Task instructions:
The lines below starting at the line containing "turquoise donut: 3 -> 1" and ending at the line containing "yellow donut: 2 -> 1" are to be repeated exactly, with both ends kept and nothing else added.

Records provided:
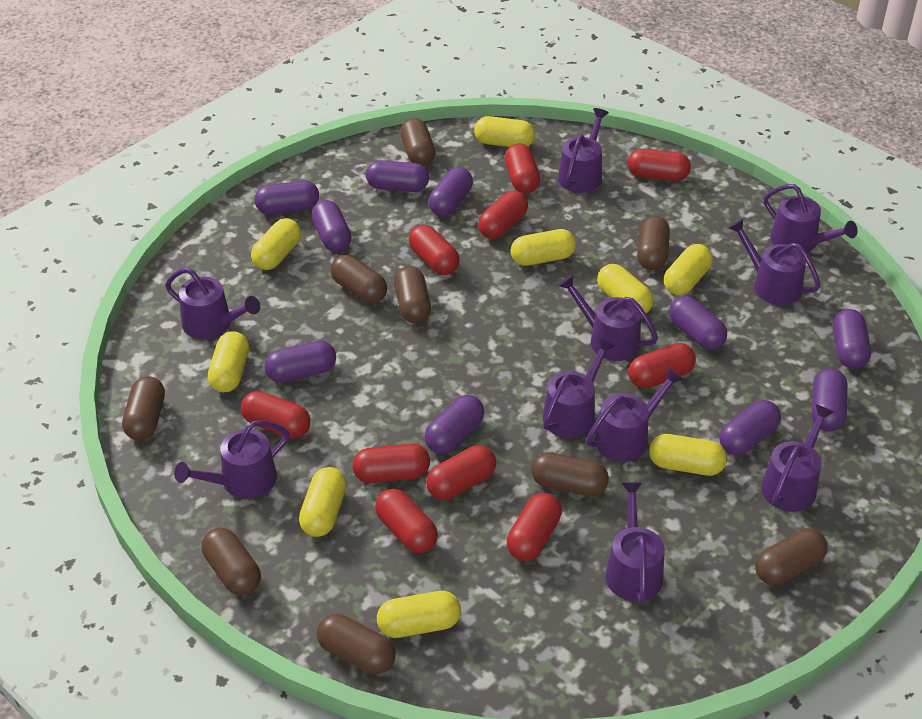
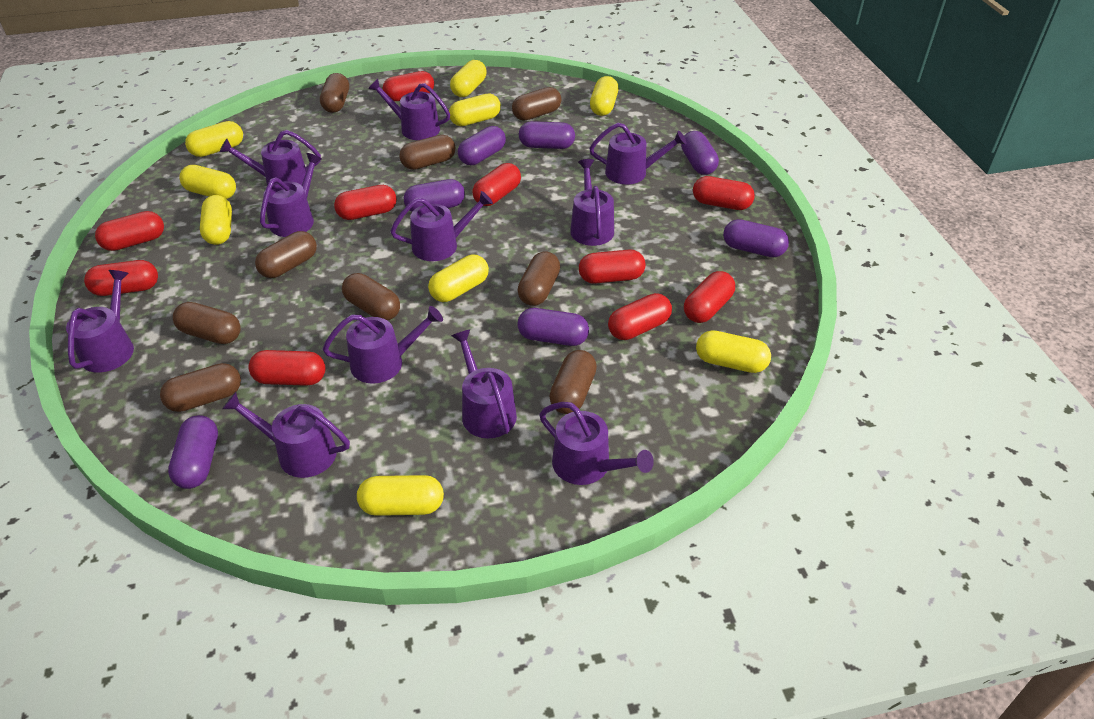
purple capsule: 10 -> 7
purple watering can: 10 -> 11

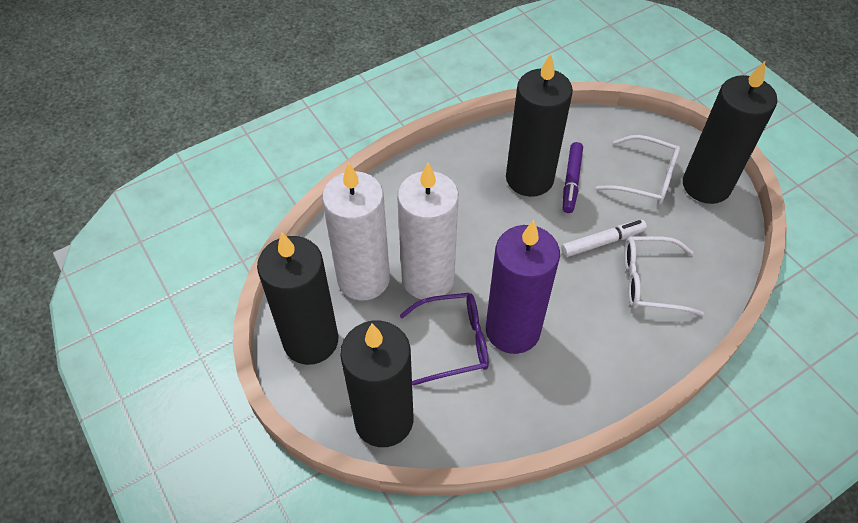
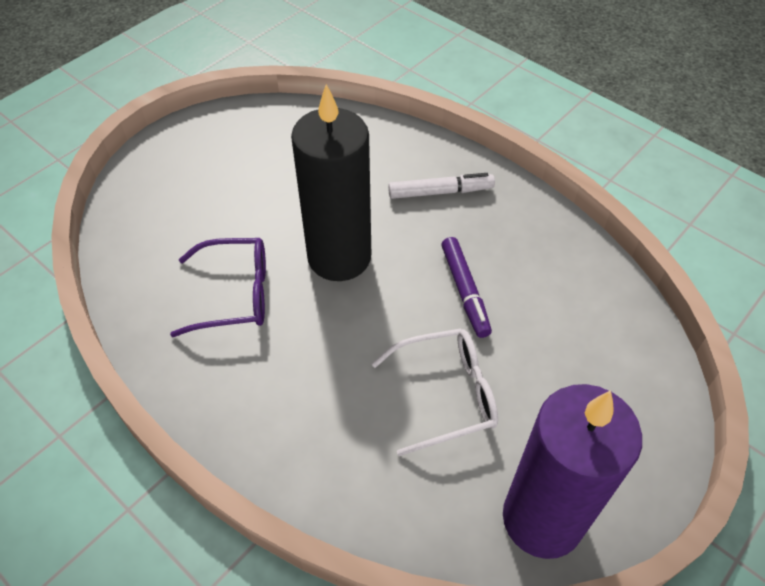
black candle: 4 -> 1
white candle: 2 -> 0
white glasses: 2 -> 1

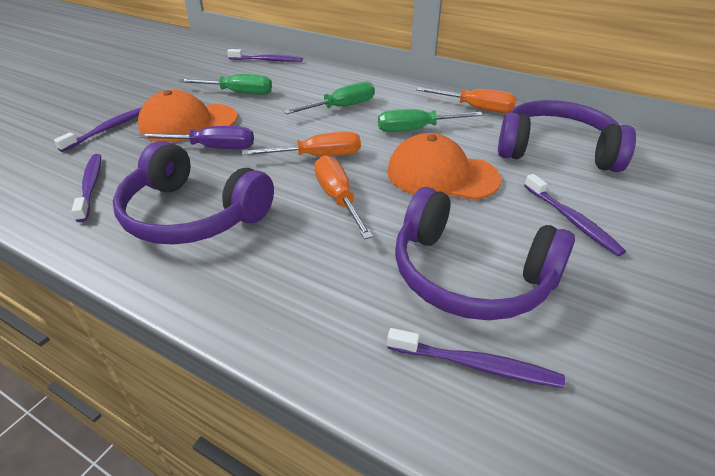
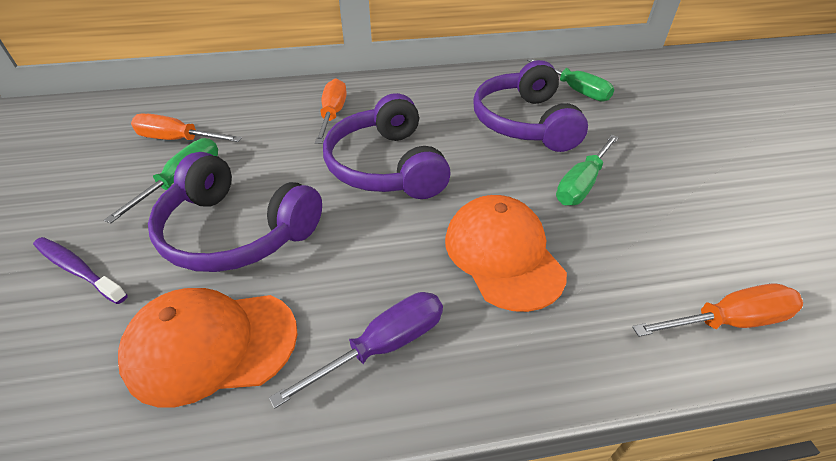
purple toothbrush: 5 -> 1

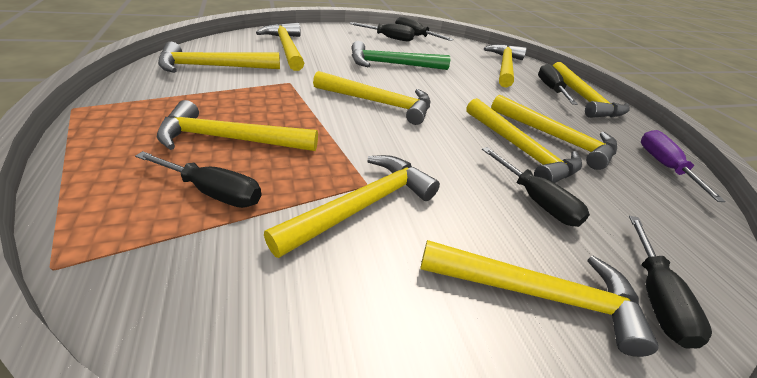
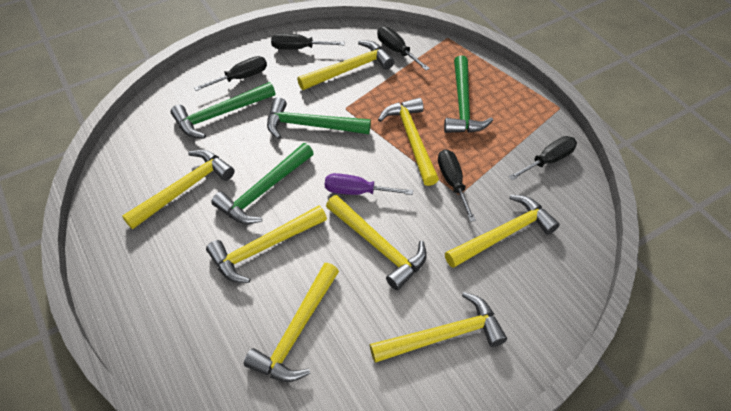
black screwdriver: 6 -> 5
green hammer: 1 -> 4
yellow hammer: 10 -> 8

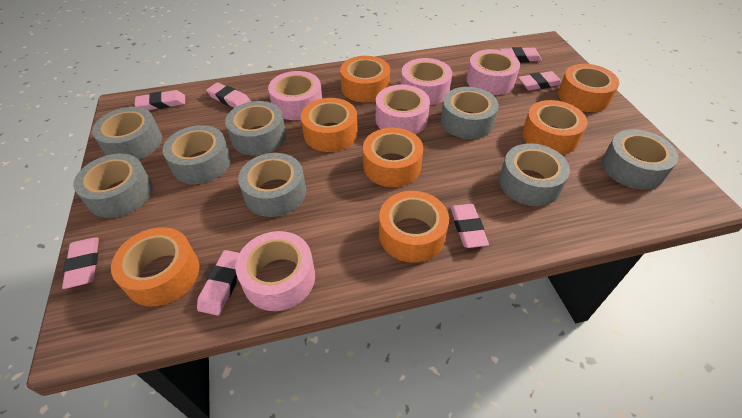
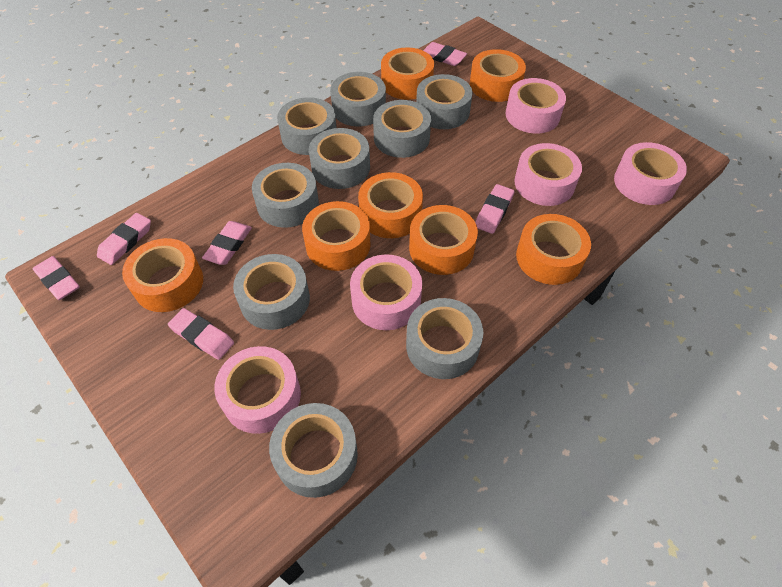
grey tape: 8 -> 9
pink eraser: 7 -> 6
---
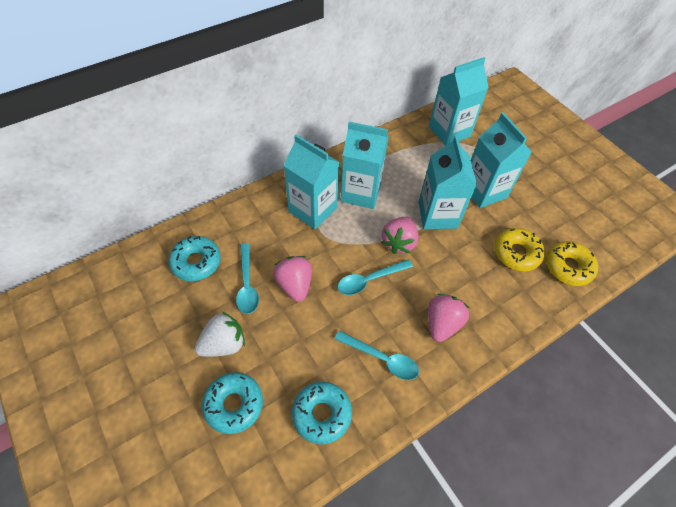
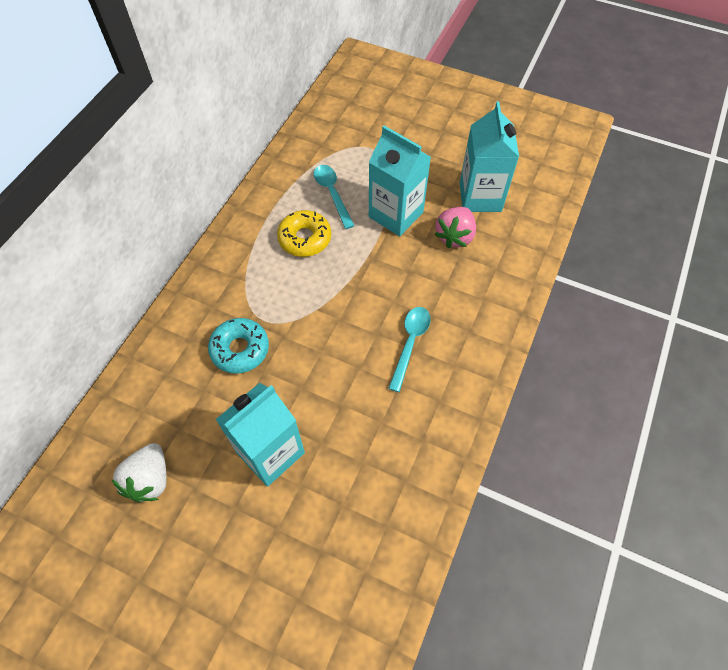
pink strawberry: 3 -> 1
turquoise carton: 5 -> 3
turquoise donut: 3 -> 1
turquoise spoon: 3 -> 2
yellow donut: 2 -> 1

Written answer:
turquoise donut: 3 -> 1
turquoise spoon: 3 -> 2
yellow donut: 2 -> 1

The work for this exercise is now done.